■ Provided material

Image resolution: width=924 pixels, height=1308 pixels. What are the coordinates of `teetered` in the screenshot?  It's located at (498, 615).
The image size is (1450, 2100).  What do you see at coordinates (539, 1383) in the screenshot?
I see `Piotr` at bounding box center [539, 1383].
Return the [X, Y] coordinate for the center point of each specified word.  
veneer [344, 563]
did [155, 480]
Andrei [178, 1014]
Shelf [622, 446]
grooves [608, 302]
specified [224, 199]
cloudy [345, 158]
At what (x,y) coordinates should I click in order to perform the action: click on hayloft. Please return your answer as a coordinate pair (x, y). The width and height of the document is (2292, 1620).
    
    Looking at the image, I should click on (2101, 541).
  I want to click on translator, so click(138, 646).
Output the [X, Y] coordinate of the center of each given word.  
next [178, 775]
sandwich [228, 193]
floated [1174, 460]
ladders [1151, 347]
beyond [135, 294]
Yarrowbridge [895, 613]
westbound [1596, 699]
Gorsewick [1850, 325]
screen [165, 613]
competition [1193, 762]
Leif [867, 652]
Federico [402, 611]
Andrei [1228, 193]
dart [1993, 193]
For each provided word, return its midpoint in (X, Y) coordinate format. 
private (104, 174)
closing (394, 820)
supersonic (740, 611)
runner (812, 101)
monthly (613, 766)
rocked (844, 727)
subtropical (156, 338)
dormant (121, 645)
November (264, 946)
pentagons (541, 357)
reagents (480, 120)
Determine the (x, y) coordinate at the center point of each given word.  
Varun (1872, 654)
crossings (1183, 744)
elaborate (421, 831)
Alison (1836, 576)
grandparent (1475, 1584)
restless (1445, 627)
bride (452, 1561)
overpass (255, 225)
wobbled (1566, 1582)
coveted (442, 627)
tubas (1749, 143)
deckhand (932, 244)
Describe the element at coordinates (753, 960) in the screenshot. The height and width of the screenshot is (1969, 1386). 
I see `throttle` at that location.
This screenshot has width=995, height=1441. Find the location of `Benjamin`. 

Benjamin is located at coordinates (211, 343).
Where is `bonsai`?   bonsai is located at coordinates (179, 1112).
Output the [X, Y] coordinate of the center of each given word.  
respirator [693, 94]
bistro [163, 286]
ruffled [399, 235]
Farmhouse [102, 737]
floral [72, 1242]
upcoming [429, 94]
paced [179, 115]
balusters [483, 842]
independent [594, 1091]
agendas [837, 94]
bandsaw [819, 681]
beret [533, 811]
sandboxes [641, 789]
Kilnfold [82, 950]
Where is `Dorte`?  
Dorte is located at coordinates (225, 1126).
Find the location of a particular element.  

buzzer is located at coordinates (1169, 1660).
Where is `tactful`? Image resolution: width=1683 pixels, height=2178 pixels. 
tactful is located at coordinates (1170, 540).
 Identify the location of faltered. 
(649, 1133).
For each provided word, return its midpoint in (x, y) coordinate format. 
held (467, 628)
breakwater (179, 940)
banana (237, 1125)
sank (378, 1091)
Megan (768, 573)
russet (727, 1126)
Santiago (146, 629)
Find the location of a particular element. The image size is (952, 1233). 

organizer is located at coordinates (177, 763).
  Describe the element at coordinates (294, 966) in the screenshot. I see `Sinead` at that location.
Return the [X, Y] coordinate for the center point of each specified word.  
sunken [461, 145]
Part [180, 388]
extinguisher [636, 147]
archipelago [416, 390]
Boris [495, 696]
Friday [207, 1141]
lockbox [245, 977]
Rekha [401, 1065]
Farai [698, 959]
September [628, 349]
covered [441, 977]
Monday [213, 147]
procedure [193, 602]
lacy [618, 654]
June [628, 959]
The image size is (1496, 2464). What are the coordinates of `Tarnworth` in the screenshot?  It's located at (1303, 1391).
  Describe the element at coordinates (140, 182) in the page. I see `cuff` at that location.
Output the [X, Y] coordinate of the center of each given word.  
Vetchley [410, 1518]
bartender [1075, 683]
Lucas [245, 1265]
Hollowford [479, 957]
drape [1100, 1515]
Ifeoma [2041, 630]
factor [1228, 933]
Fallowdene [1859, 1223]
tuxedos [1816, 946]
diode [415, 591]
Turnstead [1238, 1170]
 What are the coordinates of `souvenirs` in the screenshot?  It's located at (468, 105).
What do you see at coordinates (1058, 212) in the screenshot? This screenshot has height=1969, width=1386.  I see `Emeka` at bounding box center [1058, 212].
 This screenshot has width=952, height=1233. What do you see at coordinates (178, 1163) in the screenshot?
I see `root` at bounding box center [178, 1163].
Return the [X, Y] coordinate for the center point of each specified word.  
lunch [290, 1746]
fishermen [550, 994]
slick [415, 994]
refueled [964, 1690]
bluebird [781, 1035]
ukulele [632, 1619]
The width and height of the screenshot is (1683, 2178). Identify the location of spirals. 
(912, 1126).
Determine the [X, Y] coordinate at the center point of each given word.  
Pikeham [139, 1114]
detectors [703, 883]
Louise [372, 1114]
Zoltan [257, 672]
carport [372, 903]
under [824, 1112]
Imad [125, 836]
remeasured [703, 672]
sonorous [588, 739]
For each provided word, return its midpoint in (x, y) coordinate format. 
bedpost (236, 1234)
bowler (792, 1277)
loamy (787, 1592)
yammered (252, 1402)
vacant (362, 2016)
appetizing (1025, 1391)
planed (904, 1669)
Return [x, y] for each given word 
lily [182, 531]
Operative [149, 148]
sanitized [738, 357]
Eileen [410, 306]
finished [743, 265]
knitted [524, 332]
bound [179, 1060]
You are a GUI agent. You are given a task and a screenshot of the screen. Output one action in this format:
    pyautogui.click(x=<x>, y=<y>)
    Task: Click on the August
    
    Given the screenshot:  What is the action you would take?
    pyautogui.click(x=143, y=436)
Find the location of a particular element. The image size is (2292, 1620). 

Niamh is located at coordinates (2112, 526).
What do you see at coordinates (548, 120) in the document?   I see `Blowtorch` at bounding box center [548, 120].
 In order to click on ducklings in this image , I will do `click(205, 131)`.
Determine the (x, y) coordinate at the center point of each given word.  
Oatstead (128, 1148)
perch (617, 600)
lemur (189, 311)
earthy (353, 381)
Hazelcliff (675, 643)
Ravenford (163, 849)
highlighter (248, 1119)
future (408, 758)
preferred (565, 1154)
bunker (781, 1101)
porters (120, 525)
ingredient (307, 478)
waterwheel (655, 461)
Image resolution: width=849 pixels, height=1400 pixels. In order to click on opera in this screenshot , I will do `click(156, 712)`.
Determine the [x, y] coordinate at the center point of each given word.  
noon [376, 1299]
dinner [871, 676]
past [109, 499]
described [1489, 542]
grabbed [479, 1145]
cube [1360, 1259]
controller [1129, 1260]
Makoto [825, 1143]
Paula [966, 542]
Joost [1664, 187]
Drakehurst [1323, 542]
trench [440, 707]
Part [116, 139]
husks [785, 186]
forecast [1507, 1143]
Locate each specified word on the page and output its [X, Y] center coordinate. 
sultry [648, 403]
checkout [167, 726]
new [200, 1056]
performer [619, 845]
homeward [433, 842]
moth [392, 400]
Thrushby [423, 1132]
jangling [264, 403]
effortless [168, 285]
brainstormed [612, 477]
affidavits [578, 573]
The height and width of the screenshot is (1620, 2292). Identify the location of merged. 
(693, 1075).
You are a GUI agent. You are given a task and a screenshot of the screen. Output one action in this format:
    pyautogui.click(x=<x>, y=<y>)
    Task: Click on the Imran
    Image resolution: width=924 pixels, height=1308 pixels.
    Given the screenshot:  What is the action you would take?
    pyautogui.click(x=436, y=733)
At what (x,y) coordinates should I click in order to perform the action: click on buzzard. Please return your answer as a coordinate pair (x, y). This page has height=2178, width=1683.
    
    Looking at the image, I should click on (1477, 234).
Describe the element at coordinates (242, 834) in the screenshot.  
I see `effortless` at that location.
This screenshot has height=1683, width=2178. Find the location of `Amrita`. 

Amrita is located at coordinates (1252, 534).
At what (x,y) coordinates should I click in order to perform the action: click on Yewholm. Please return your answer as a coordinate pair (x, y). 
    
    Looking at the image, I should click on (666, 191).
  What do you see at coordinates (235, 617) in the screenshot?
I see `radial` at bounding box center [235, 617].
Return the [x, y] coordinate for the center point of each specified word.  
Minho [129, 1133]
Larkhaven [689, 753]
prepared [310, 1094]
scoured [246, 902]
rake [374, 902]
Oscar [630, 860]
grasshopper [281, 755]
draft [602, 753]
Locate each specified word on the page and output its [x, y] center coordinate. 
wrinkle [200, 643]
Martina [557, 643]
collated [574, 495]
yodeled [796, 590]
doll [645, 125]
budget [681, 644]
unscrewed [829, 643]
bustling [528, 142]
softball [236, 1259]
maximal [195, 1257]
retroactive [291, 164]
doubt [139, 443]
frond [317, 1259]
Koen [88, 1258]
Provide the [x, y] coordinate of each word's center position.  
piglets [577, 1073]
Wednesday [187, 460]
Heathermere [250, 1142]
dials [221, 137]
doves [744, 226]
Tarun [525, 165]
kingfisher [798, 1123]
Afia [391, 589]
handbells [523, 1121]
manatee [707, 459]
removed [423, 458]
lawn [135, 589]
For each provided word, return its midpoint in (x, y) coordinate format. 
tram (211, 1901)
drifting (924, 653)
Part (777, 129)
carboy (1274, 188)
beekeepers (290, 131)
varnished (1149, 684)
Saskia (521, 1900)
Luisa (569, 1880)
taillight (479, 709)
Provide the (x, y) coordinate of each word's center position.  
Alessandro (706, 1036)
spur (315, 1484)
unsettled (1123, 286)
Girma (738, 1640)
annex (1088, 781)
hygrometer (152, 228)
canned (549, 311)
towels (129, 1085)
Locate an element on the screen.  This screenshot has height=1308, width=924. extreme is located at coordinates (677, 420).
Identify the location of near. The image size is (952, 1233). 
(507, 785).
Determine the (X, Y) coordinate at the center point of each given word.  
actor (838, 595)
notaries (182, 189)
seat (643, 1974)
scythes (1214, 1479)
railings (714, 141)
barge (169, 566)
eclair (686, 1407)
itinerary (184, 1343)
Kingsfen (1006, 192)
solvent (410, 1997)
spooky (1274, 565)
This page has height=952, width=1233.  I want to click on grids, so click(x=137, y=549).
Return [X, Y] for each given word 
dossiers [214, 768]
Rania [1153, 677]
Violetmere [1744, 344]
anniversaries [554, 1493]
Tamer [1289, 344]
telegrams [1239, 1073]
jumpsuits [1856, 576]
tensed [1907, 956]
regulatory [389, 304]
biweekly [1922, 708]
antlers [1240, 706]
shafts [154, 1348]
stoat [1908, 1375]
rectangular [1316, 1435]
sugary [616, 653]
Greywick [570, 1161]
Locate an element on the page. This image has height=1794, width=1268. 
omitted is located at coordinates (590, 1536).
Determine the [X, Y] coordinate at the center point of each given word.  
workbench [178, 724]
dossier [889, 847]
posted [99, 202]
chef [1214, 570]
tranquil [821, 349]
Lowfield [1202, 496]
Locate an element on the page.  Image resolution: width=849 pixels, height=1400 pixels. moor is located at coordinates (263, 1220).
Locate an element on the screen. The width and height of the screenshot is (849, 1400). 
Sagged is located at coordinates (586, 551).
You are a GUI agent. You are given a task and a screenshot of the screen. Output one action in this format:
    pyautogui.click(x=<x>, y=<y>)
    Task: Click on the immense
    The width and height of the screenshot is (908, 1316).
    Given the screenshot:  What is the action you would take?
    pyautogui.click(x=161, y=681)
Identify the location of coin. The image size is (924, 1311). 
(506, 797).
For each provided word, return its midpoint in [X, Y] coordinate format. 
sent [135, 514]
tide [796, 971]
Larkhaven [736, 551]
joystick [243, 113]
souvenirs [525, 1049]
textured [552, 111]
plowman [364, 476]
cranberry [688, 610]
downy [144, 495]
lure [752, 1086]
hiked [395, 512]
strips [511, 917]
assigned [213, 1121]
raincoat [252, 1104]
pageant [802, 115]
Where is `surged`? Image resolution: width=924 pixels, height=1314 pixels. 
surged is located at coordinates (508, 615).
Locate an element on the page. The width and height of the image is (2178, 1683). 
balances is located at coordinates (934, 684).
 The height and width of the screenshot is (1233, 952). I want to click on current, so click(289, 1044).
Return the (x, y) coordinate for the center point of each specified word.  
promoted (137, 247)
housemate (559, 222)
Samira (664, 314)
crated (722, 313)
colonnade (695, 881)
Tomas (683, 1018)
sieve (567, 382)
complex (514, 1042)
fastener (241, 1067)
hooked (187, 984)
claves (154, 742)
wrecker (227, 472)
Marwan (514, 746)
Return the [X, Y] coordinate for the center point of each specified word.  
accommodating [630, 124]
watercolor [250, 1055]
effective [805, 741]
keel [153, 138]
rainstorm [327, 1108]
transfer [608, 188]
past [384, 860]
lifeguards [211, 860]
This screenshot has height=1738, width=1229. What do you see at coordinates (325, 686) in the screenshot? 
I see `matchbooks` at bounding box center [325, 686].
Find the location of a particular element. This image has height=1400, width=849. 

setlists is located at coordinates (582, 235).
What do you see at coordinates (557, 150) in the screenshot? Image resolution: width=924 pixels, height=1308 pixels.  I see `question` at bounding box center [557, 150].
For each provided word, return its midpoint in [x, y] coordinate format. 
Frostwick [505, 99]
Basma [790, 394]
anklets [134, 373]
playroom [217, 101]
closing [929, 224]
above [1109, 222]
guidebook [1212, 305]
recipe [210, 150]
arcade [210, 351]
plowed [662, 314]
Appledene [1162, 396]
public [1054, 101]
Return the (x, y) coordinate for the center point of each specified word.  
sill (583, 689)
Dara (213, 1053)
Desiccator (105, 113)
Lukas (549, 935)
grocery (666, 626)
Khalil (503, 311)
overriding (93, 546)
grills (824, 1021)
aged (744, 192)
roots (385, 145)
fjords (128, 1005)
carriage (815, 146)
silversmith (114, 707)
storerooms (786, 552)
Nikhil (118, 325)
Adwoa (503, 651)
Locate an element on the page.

■ Stated task
Retype the entries between the line holding "Larkhaven [689, 753]" and the line holding "spooky (1274, 565)", inclusive, without changing anything.

■ Answer to this exercise
Larkhaven [689, 753]
prepared [310, 1094]
scoured [246, 902]
rake [374, 902]
Oscar [630, 860]
grasshopper [281, 755]
draft [602, 753]
Locate each specified word on the page and output its [x, y] center coordinate. 
wrinkle [200, 643]
Martina [557, 643]
collated [574, 495]
yodeled [796, 590]
doll [645, 125]
budget [681, 644]
unscrewed [829, 643]
bustling [528, 142]
softball [236, 1259]
maximal [195, 1257]
retroactive [291, 164]
doubt [139, 443]
frond [317, 1259]
Koen [88, 1258]
Provide the [x, y] coordinate of each word's center position.  
piglets [577, 1073]
Wednesday [187, 460]
Heathermere [250, 1142]
dials [221, 137]
doves [744, 226]
Tarun [525, 165]
kingfisher [798, 1123]
Afia [391, 589]
handbells [523, 1121]
manatee [707, 459]
removed [423, 458]
lawn [135, 589]
For each provided word, return its midpoint in (x, y) coordinate format. 
tram (211, 1901)
drifting (924, 653)
Part (777, 129)
carboy (1274, 188)
beekeepers (290, 131)
varnished (1149, 684)
Saskia (521, 1900)
Luisa (569, 1880)
taillight (479, 709)
Provide the (x, y) coordinate of each word's center position.  
Alessandro (706, 1036)
spur (315, 1484)
unsettled (1123, 286)
Girma (738, 1640)
annex (1088, 781)
hygrometer (152, 228)
canned (549, 311)
towels (129, 1085)
Locate an element on the screen.  This screenshot has height=1308, width=924. extreme is located at coordinates (677, 420).
Identify the location of near. The image size is (952, 1233). 
(507, 785).
Determine the (X, Y) coordinate at the center point of each given word.  
actor (838, 595)
notaries (182, 189)
seat (643, 1974)
scythes (1214, 1479)
railings (714, 141)
barge (169, 566)
eclair (686, 1407)
itinerary (184, 1343)
Kingsfen (1006, 192)
solvent (410, 1997)
spooky (1274, 565)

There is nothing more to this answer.